What is required: Print the listing below exactly, images excluded.

··· Data shown

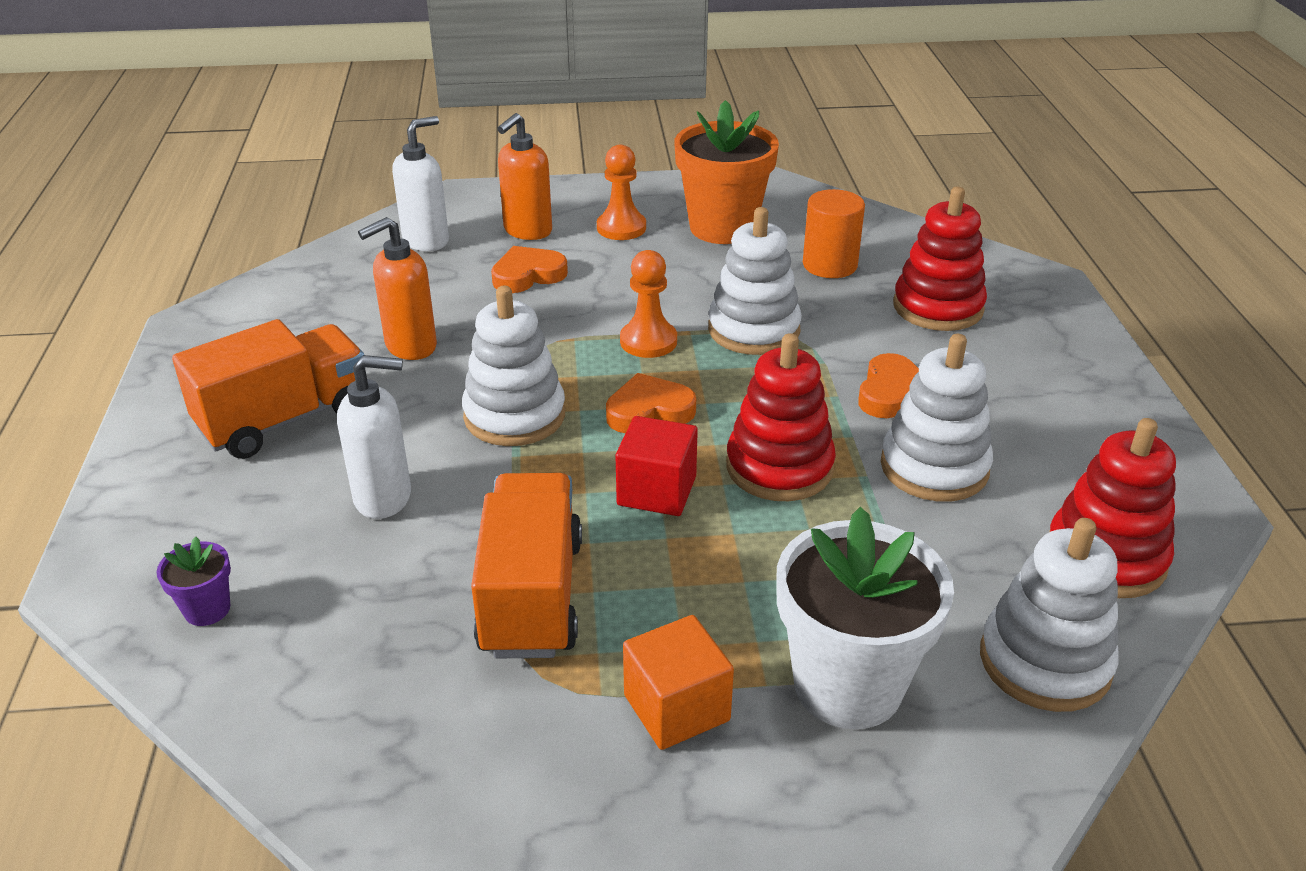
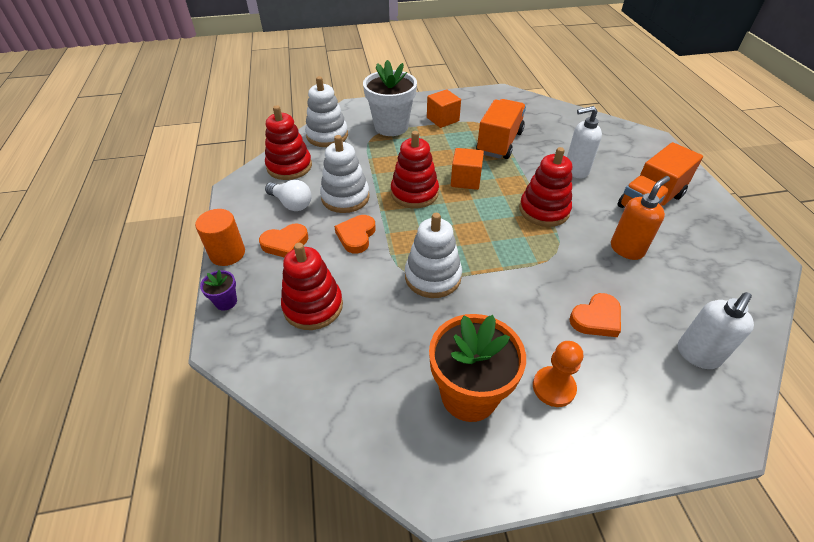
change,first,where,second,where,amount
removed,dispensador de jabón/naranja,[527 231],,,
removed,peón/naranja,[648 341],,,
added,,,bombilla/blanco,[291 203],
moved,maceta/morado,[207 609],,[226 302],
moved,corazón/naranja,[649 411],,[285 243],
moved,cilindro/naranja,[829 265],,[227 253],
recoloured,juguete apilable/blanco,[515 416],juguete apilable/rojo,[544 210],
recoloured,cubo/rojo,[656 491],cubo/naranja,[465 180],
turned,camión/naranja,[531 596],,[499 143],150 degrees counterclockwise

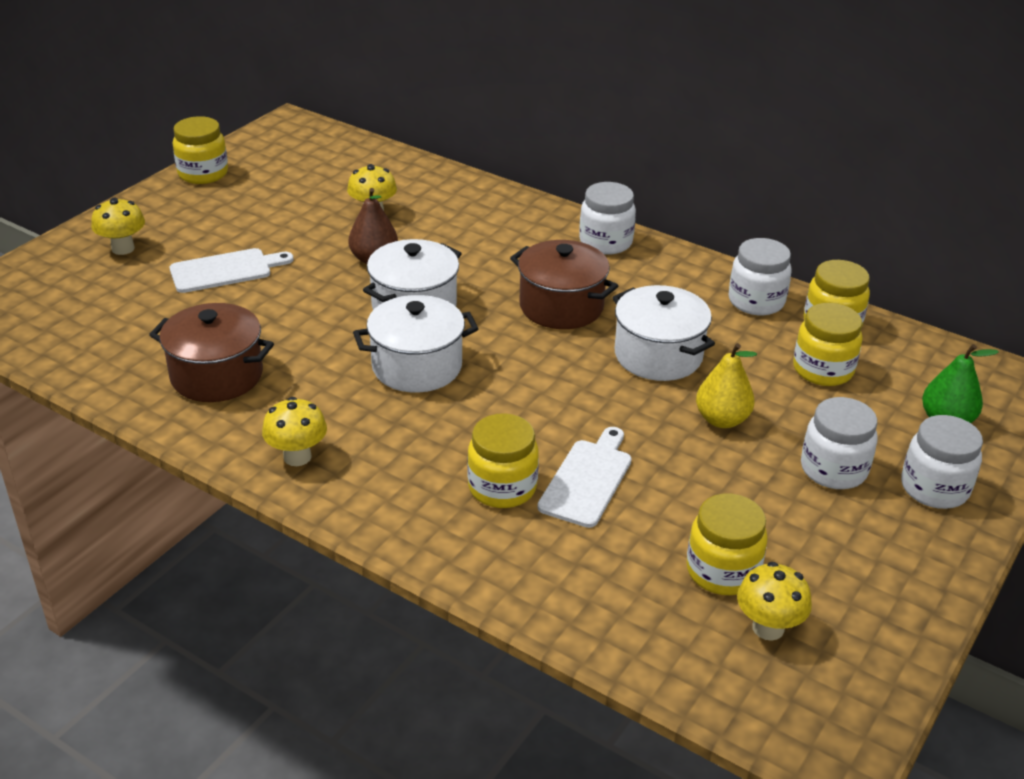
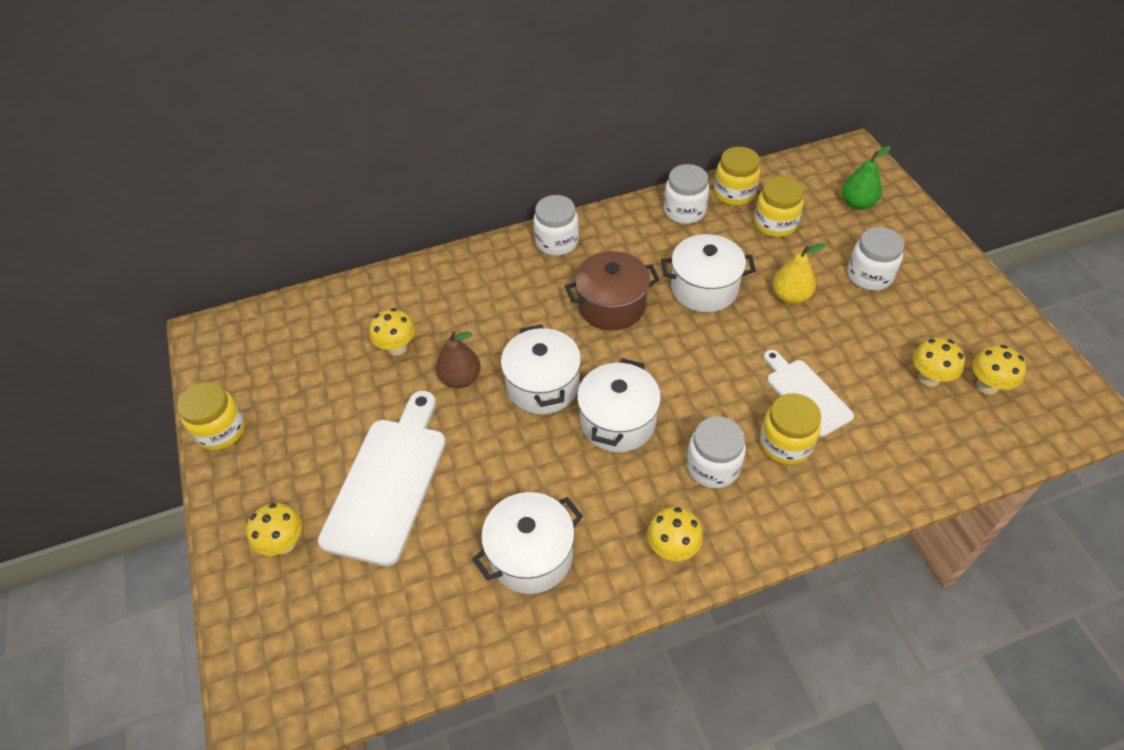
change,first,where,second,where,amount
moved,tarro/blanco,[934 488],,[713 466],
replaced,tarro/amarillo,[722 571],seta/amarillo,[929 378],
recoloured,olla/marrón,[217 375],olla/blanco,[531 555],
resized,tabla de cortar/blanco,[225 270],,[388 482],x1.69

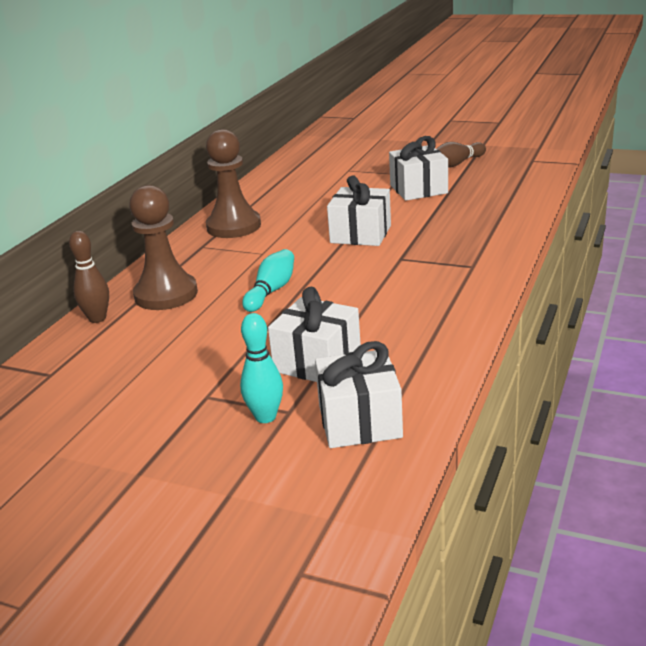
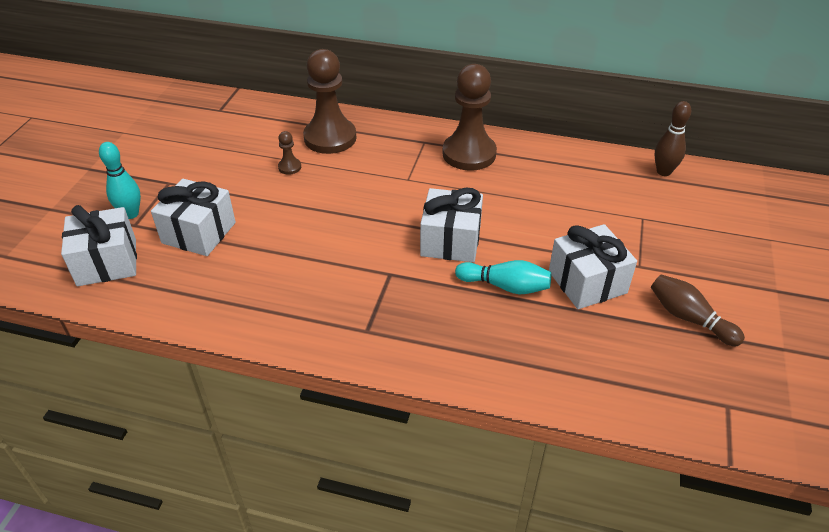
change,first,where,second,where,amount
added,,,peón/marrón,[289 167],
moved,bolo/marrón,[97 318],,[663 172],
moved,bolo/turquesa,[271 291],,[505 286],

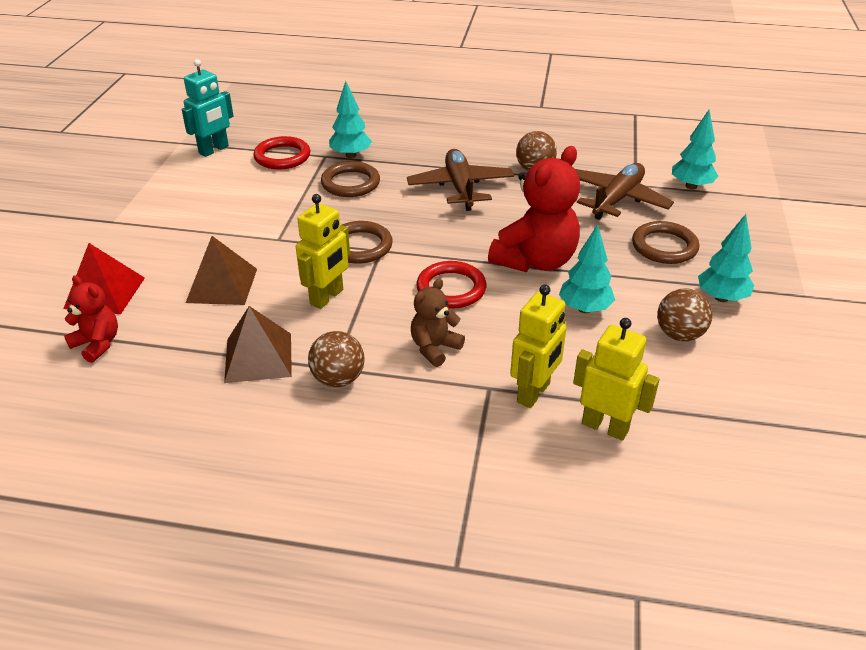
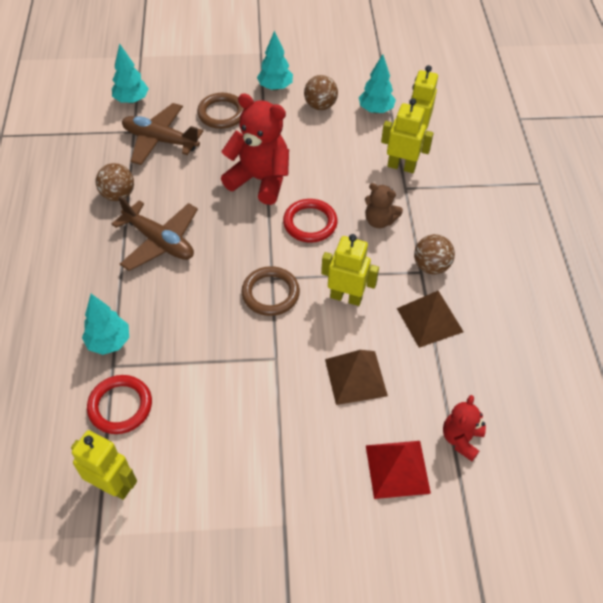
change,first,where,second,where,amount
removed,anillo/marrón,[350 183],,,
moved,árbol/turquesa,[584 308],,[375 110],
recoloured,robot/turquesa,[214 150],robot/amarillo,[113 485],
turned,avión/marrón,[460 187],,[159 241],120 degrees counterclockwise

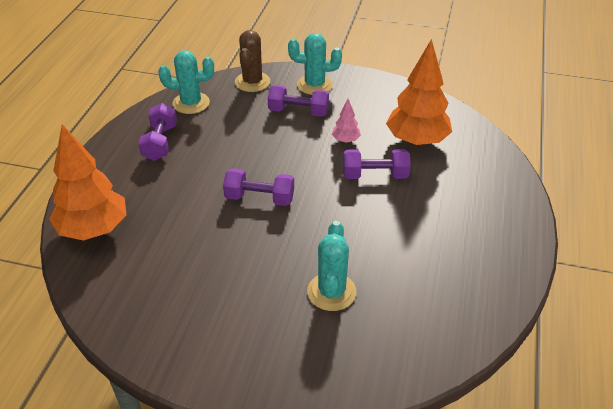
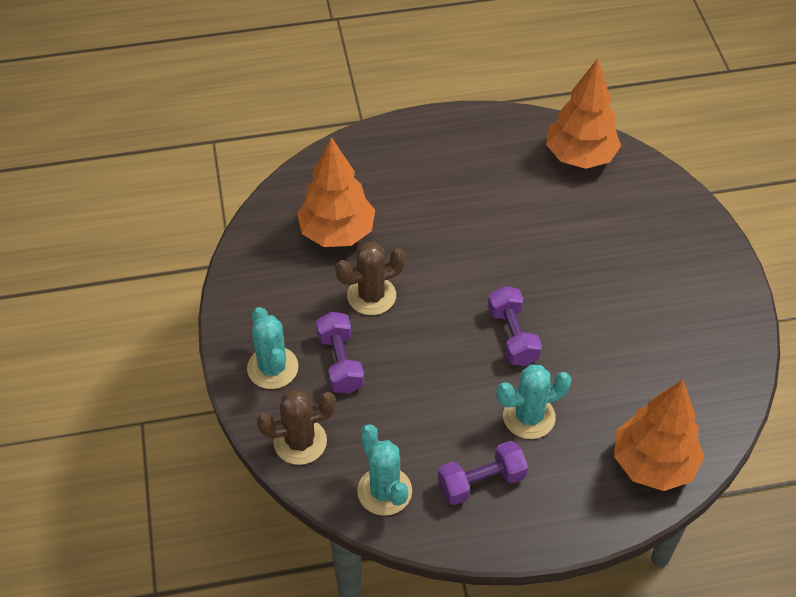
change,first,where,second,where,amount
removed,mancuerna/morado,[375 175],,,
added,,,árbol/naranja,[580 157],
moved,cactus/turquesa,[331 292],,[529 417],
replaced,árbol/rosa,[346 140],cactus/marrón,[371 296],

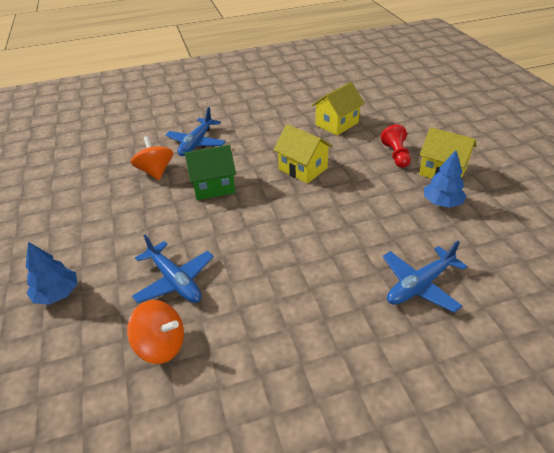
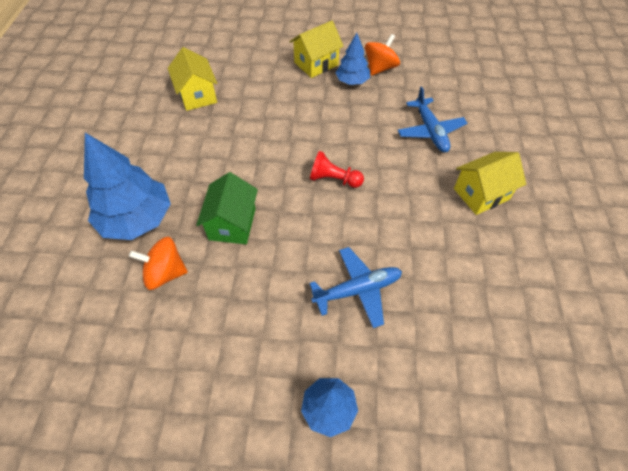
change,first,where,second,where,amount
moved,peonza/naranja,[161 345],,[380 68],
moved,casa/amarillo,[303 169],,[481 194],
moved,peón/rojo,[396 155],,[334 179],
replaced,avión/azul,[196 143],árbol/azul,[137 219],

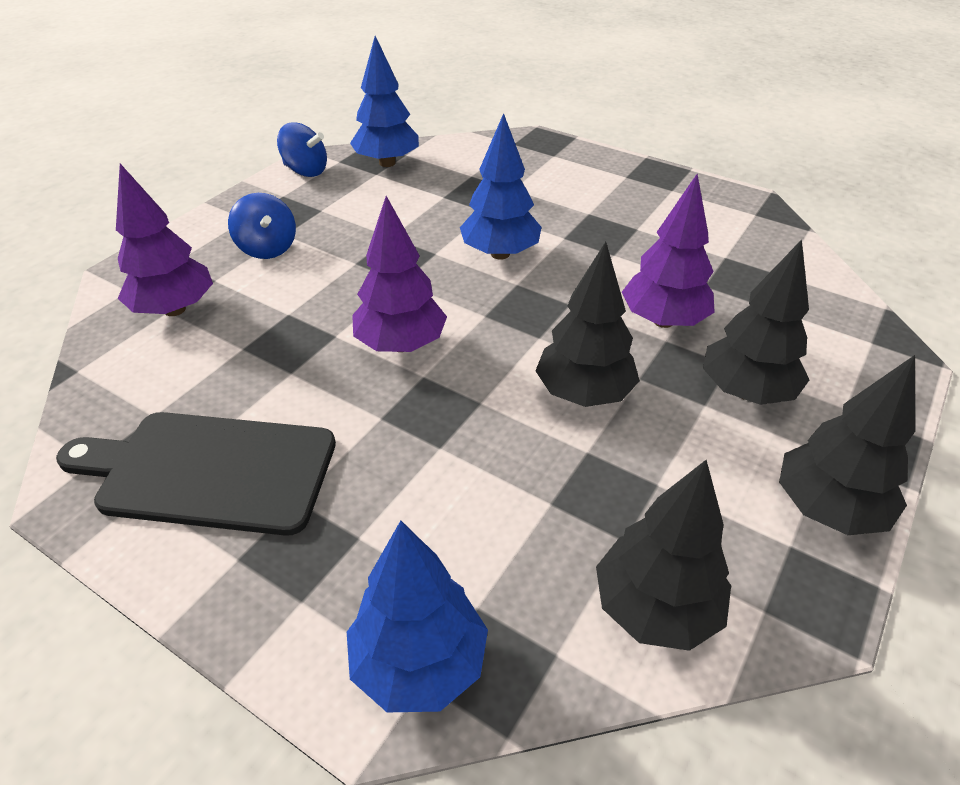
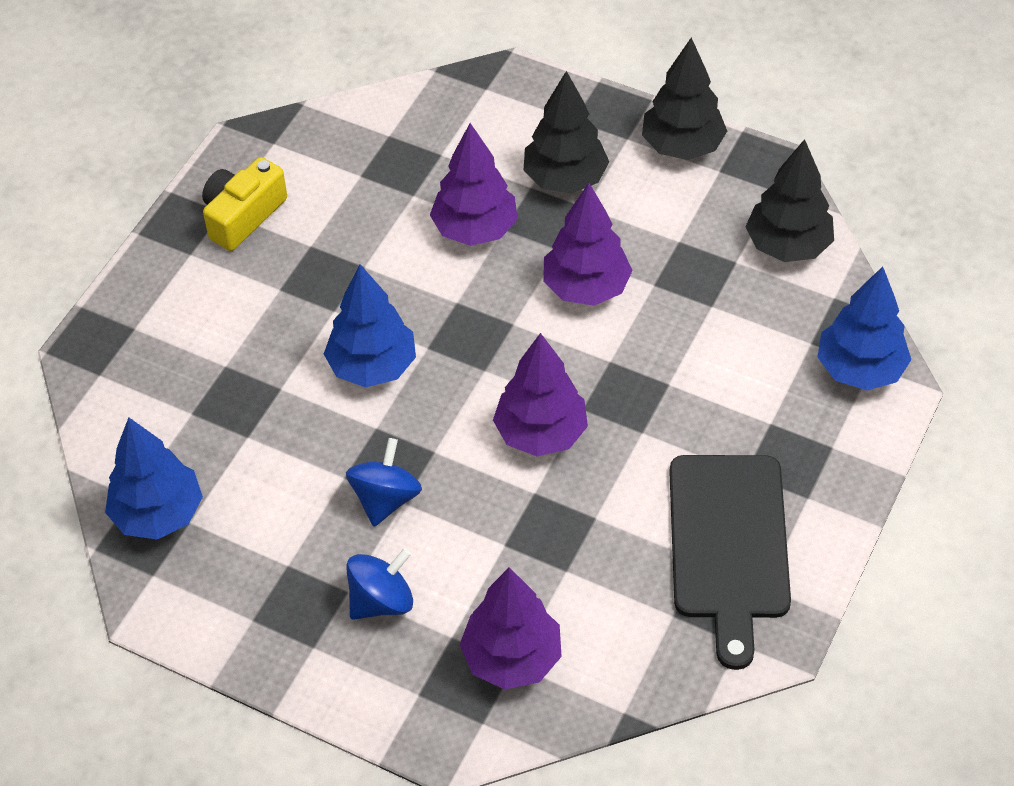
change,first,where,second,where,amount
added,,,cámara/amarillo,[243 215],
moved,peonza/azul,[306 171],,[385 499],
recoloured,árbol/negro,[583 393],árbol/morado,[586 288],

······

Reply:
change,first,where,second,where,amount
removed,dispensador de jabón/naranja,[527 231],,,
removed,peón/naranja,[648 341],,,
added,,,bombilla/blanco,[291 203],
moved,maceta/morado,[207 609],,[226 302],
moved,corazón/naranja,[649 411],,[285 243],
moved,cilindro/naranja,[829 265],,[227 253],
recoloured,juguete apilable/blanco,[515 416],juguete apilable/rojo,[544 210],
recoloured,cubo/rojo,[656 491],cubo/naranja,[465 180],
turned,camión/naranja,[531 596],,[499 143],150 degrees counterclockwise

change,first,where,second,where,amount
moved,tarro/blanco,[934 488],,[713 466],
replaced,tarro/amarillo,[722 571],seta/amarillo,[929 378],
recoloured,olla/marrón,[217 375],olla/blanco,[531 555],
resized,tabla de cortar/blanco,[225 270],,[388 482],x1.69

change,first,where,second,where,amount
added,,,peón/marrón,[289 167],
moved,bolo/marrón,[97 318],,[663 172],
moved,bolo/turquesa,[271 291],,[505 286],

change,first,where,second,where,amount
removed,anillo/marrón,[350 183],,,
moved,árbol/turquesa,[584 308],,[375 110],
recoloured,robot/turquesa,[214 150],robot/amarillo,[113 485],
turned,avión/marrón,[460 187],,[159 241],120 degrees counterclockwise

change,first,where,second,where,amount
removed,mancuerna/morado,[375 175],,,
added,,,árbol/naranja,[580 157],
moved,cactus/turquesa,[331 292],,[529 417],
replaced,árbol/rosa,[346 140],cactus/marrón,[371 296],

change,first,where,second,where,amount
moved,peonza/naranja,[161 345],,[380 68],
moved,casa/amarillo,[303 169],,[481 194],
moved,peón/rojo,[396 155],,[334 179],
replaced,avión/azul,[196 143],árbol/azul,[137 219],

change,first,where,second,where,amount
added,,,cámara/amarillo,[243 215],
moved,peonza/azul,[306 171],,[385 499],
recoloured,árbol/negro,[583 393],árbol/morado,[586 288],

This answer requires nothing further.